Task instructions
Every line with "REEL" in it must be copied from the data.

Recorded data

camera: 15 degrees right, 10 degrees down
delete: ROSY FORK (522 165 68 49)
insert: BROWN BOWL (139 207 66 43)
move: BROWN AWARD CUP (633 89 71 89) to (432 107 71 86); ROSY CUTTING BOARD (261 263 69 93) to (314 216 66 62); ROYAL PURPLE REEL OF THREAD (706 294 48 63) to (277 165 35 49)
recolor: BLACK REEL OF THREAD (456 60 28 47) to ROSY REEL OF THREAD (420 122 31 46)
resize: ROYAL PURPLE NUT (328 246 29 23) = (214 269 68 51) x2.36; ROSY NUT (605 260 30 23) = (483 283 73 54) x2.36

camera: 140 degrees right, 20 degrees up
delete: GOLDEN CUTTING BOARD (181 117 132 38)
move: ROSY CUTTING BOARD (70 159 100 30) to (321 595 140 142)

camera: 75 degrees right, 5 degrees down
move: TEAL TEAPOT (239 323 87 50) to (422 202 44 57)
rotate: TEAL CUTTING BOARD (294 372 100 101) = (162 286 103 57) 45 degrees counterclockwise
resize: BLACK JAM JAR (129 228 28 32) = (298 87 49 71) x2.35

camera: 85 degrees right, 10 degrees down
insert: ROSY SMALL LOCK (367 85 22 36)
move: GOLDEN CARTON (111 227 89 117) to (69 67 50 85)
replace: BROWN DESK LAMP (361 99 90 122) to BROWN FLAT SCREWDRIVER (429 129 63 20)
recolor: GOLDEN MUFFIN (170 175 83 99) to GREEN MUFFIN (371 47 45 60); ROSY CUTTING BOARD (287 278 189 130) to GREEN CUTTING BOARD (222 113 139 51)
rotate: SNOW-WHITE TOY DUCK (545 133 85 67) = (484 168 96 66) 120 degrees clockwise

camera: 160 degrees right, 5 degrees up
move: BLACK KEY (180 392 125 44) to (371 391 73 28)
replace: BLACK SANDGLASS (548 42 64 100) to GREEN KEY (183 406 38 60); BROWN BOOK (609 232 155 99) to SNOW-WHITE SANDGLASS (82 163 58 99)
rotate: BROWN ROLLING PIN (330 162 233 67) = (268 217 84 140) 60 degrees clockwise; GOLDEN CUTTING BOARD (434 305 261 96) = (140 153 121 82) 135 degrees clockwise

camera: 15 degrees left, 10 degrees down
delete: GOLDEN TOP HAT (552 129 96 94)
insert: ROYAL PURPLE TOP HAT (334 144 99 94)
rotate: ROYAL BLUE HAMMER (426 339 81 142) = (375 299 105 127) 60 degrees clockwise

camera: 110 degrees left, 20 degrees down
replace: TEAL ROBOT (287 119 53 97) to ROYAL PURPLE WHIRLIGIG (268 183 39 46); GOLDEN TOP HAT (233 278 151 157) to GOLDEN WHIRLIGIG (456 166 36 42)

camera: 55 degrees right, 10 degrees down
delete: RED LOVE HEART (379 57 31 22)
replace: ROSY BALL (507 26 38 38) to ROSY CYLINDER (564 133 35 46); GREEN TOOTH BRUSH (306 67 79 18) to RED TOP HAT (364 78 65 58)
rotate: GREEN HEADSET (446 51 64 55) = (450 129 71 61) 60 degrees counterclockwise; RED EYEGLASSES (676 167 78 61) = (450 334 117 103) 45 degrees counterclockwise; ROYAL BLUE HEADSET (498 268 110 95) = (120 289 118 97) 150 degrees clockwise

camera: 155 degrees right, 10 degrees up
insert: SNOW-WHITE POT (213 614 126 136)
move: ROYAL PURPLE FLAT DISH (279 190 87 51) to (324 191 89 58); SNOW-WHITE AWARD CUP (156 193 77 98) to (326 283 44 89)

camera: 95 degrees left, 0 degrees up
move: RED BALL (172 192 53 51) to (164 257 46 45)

Solution to this exercise
move: BROWN AWARD CUP (633 89 71 89) to (432 107 71 86); ROSY CUTTING BOARD (261 263 69 93) to (314 216 66 62); ROYAL PURPLE REEL OF THREAD (706 294 48 63) to (277 165 35 49)
recolor: BLACK REEL OF THREAD (456 60 28 47) to ROSY REEL OF THREAD (420 122 31 46)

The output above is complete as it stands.